*** Opening Study material ***

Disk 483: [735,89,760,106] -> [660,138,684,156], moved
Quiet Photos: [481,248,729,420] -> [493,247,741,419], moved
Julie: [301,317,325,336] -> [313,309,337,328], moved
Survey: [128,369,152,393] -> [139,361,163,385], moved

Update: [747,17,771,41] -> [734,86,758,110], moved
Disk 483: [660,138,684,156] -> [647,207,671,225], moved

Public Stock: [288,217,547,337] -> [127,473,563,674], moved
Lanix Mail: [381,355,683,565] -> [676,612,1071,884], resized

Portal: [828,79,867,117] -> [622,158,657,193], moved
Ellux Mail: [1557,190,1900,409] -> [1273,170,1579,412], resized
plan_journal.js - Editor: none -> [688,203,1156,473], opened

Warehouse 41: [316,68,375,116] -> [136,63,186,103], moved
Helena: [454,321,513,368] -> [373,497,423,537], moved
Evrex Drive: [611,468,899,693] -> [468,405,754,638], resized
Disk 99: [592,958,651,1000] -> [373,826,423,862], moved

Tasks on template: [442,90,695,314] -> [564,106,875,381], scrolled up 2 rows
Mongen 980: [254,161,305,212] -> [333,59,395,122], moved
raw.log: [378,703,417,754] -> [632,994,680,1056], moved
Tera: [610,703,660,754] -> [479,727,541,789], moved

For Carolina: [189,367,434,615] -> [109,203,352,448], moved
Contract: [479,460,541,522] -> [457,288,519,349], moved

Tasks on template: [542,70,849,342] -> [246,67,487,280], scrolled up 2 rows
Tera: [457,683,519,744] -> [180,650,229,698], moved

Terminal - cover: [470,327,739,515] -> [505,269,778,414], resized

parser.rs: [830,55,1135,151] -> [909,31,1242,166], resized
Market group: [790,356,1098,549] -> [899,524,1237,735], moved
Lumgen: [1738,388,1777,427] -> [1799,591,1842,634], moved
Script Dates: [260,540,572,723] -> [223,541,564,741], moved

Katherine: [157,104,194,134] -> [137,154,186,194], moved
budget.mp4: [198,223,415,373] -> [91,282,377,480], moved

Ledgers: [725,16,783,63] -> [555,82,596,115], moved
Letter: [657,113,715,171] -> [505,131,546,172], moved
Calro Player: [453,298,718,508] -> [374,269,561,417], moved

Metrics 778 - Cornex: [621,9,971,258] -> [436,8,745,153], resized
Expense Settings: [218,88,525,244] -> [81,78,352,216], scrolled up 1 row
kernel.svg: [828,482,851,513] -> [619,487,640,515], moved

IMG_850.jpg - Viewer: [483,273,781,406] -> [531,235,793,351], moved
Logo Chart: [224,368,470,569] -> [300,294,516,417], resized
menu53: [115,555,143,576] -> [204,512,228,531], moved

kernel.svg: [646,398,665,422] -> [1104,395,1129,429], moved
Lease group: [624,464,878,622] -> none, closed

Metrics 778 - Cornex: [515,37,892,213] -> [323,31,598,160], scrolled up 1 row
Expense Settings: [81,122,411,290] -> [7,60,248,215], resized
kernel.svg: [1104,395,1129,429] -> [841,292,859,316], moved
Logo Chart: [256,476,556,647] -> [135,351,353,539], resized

*** Closing Study material ***

Each line from the one holding "plan_journal.js - Editor: none" to the end of the data above goes into the answer exactly as written, and no other line does.

Written response –
plan_journal.js - Editor: none -> [688,203,1156,473], opened

Warehouse 41: [316,68,375,116] -> [136,63,186,103], moved
Helena: [454,321,513,368] -> [373,497,423,537], moved
Evrex Drive: [611,468,899,693] -> [468,405,754,638], resized
Disk 99: [592,958,651,1000] -> [373,826,423,862], moved

Tasks on template: [442,90,695,314] -> [564,106,875,381], scrolled up 2 rows
Mongen 980: [254,161,305,212] -> [333,59,395,122], moved
raw.log: [378,703,417,754] -> [632,994,680,1056], moved
Tera: [610,703,660,754] -> [479,727,541,789], moved

For Carolina: [189,367,434,615] -> [109,203,352,448], moved
Contract: [479,460,541,522] -> [457,288,519,349], moved

Tasks on template: [542,70,849,342] -> [246,67,487,280], scrolled up 2 rows
Tera: [457,683,519,744] -> [180,650,229,698], moved

Terminal - cover: [470,327,739,515] -> [505,269,778,414], resized

parser.rs: [830,55,1135,151] -> [909,31,1242,166], resized
Market group: [790,356,1098,549] -> [899,524,1237,735], moved
Lumgen: [1738,388,1777,427] -> [1799,591,1842,634], moved
Script Dates: [260,540,572,723] -> [223,541,564,741], moved

Katherine: [157,104,194,134] -> [137,154,186,194], moved
budget.mp4: [198,223,415,373] -> [91,282,377,480], moved

Ledgers: [725,16,783,63] -> [555,82,596,115], moved
Letter: [657,113,715,171] -> [505,131,546,172], moved
Calro Player: [453,298,718,508] -> [374,269,561,417], moved

Metrics 778 - Cornex: [621,9,971,258] -> [436,8,745,153], resized
Expense Settings: [218,88,525,244] -> [81,78,352,216], scrolled up 1 row
kernel.svg: [828,482,851,513] -> [619,487,640,515], moved

IMG_850.jpg - Viewer: [483,273,781,406] -> [531,235,793,351], moved
Logo Chart: [224,368,470,569] -> [300,294,516,417], resized
menu53: [115,555,143,576] -> [204,512,228,531], moved

kernel.svg: [646,398,665,422] -> [1104,395,1129,429], moved
Lease group: [624,464,878,622] -> none, closed

Metrics 778 - Cornex: [515,37,892,213] -> [323,31,598,160], scrolled up 1 row
Expense Settings: [81,122,411,290] -> [7,60,248,215], resized
kernel.svg: [1104,395,1129,429] -> [841,292,859,316], moved
Logo Chart: [256,476,556,647] -> [135,351,353,539], resized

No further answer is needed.